Work instruction –
Line by line, print the records exactly as they are, dropping the pictures.

Record excerpts –
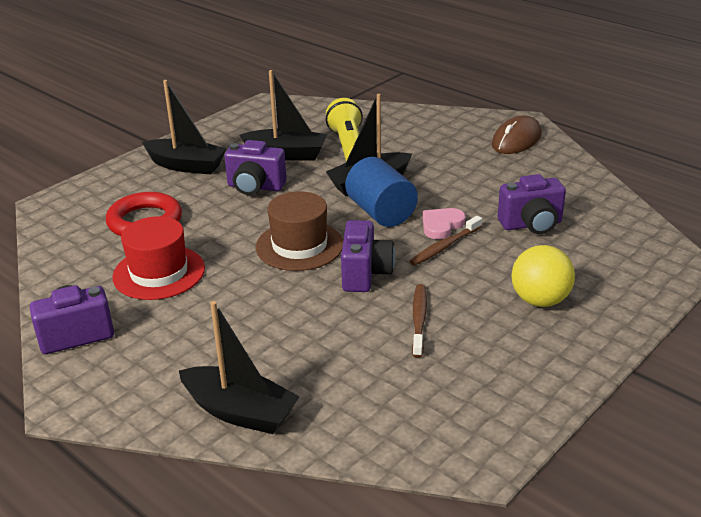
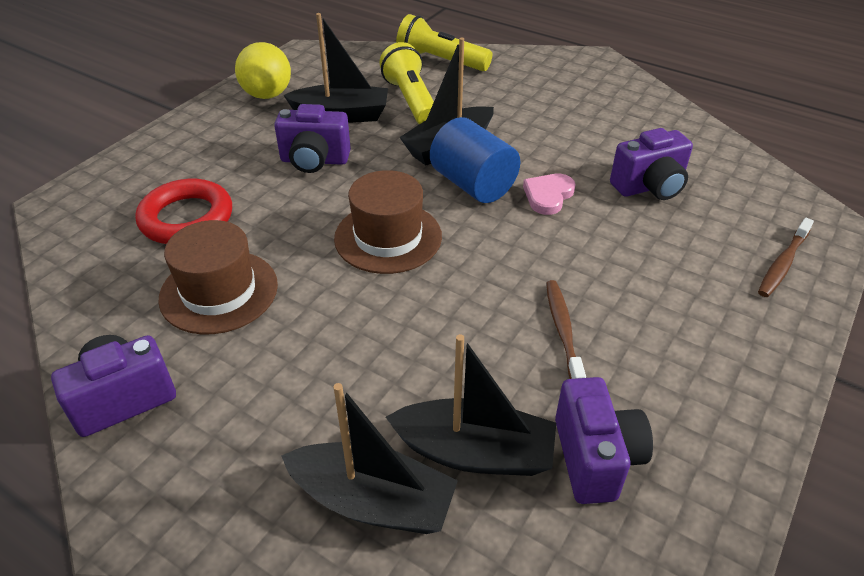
camera: 10 degrees left, 10 degrees up
(159, 272) = (219, 291): red hat -> brown hat
(186, 165) = (224, 138): black boat -> black boat (474, 452)
(365, 274) = (478, 270): purple camera -> purple camera (595, 458)
(383, 116) = (440, 61): none -> yellow flashlight
(445, 246) = (561, 224): brown toothbrush -> brown toothbrush (783, 263)
(516, 140) = (596, 81): brown mouse -> none
(540, 300) = (695, 289): yellow ball -> yellow ball (267, 95)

Reply to the exercise –
camera: 10 degrees left, 10 degrees up
(159, 272) = (219, 291): red hat -> brown hat
(186, 165) = (224, 138): black boat -> black boat (474, 452)
(365, 274) = (478, 270): purple camera -> purple camera (595, 458)
(383, 116) = (440, 61): none -> yellow flashlight
(445, 246) = (561, 224): brown toothbrush -> brown toothbrush (783, 263)
(516, 140) = (596, 81): brown mouse -> none
(540, 300) = (695, 289): yellow ball -> yellow ball (267, 95)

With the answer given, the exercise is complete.